TO DO:
In the reply, include exactly the lines of the entries below from the first to the line with "V2: 1.8V (plus", that line included.

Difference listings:
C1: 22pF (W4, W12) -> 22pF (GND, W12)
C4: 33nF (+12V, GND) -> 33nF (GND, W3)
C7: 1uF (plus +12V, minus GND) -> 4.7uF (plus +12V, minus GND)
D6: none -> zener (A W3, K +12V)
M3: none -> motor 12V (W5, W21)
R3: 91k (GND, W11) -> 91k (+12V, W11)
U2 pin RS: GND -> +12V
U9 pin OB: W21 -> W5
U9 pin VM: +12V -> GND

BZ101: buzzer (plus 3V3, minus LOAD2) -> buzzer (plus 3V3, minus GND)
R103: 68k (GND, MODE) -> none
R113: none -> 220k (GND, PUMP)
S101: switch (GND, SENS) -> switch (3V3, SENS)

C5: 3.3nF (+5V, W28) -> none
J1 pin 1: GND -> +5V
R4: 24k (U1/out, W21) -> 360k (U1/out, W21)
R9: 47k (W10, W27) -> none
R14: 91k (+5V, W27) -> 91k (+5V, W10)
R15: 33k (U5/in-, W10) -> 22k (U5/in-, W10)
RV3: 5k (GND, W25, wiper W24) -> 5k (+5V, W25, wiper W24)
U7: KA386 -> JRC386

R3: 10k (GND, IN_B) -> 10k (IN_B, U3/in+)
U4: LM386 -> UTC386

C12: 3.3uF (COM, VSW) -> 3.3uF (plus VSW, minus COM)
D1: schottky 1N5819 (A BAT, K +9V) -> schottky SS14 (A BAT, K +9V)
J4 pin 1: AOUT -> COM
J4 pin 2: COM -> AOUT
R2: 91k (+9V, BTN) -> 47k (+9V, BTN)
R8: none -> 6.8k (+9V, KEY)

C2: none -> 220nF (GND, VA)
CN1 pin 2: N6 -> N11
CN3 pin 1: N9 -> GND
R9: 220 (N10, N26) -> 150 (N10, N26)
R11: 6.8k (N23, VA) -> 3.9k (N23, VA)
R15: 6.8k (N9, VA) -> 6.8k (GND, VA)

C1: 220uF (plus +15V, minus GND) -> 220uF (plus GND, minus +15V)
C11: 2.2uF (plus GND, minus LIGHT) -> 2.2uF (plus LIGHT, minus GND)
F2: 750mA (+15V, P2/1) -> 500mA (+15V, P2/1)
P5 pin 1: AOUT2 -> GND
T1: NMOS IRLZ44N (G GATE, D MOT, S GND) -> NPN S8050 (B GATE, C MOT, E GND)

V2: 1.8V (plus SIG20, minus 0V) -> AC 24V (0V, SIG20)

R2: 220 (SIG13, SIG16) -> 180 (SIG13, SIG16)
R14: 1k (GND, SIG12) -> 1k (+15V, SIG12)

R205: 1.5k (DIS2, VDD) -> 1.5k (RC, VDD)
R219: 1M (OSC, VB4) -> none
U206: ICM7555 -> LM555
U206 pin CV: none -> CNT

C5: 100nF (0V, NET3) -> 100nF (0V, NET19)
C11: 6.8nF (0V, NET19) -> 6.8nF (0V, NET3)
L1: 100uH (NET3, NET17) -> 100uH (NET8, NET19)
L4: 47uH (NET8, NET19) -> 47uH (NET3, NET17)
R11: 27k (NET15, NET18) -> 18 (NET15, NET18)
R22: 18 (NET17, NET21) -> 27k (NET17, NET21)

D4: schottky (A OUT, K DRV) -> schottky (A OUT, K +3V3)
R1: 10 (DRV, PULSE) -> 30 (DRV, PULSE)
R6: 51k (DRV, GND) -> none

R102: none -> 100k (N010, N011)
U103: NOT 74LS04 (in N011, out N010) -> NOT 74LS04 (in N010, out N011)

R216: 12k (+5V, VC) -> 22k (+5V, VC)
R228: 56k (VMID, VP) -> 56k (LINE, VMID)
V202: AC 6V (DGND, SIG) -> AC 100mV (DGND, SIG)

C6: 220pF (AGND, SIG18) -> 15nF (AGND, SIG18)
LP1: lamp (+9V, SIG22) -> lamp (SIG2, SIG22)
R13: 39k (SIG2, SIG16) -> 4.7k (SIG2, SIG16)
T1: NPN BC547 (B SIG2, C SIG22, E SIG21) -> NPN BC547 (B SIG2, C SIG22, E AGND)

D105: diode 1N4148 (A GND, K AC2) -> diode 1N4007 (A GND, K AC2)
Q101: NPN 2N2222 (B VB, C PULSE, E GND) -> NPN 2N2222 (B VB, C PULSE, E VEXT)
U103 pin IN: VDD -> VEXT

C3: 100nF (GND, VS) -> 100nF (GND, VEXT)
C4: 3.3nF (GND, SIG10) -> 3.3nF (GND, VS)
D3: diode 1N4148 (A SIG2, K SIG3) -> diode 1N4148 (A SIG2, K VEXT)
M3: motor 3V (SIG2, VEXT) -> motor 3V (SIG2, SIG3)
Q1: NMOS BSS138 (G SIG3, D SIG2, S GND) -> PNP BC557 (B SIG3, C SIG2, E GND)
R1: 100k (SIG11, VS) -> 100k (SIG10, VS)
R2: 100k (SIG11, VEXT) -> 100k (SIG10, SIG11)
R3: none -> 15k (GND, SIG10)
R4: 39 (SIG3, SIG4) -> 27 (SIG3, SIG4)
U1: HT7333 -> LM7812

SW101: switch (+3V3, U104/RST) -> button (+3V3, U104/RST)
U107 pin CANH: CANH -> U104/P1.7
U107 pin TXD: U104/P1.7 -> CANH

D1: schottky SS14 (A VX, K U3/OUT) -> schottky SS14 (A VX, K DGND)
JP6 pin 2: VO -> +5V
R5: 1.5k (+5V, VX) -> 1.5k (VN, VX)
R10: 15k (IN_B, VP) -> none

RESPONSE TO THIS EXERCISE:
C1: 22pF (W4, W12) -> 22pF (GND, W12)
C4: 33nF (+12V, GND) -> 33nF (GND, W3)
C7: 1uF (plus +12V, minus GND) -> 4.7uF (plus +12V, minus GND)
D6: none -> zener (A W3, K +12V)
M3: none -> motor 12V (W5, W21)
R3: 91k (GND, W11) -> 91k (+12V, W11)
U2 pin RS: GND -> +12V
U9 pin OB: W21 -> W5
U9 pin VM: +12V -> GND

BZ101: buzzer (plus 3V3, minus LOAD2) -> buzzer (plus 3V3, minus GND)
R103: 68k (GND, MODE) -> none
R113: none -> 220k (GND, PUMP)
S101: switch (GND, SENS) -> switch (3V3, SENS)

C5: 3.3nF (+5V, W28) -> none
J1 pin 1: GND -> +5V
R4: 24k (U1/out, W21) -> 360k (U1/out, W21)
R9: 47k (W10, W27) -> none
R14: 91k (+5V, W27) -> 91k (+5V, W10)
R15: 33k (U5/in-, W10) -> 22k (U5/in-, W10)
RV3: 5k (GND, W25, wiper W24) -> 5k (+5V, W25, wiper W24)
U7: KA386 -> JRC386

R3: 10k (GND, IN_B) -> 10k (IN_B, U3/in+)
U4: LM386 -> UTC386

C12: 3.3uF (COM, VSW) -> 3.3uF (plus VSW, minus COM)
D1: schottky 1N5819 (A BAT, K +9V) -> schottky SS14 (A BAT, K +9V)
J4 pin 1: AOUT -> COM
J4 pin 2: COM -> AOUT
R2: 91k (+9V, BTN) -> 47k (+9V, BTN)
R8: none -> 6.8k (+9V, KEY)

C2: none -> 220nF (GND, VA)
CN1 pin 2: N6 -> N11
CN3 pin 1: N9 -> GND
R9: 220 (N10, N26) -> 150 (N10, N26)
R11: 6.8k (N23, VA) -> 3.9k (N23, VA)
R15: 6.8k (N9, VA) -> 6.8k (GND, VA)

C1: 220uF (plus +15V, minus GND) -> 220uF (plus GND, minus +15V)
C11: 2.2uF (plus GND, minus LIGHT) -> 2.2uF (plus LIGHT, minus GND)
F2: 750mA (+15V, P2/1) -> 500mA (+15V, P2/1)
P5 pin 1: AOUT2 -> GND
T1: NMOS IRLZ44N (G GATE, D MOT, S GND) -> NPN S8050 (B GATE, C MOT, E GND)

V2: 1.8V (plus SIG20, minus 0V) -> AC 24V (0V, SIG20)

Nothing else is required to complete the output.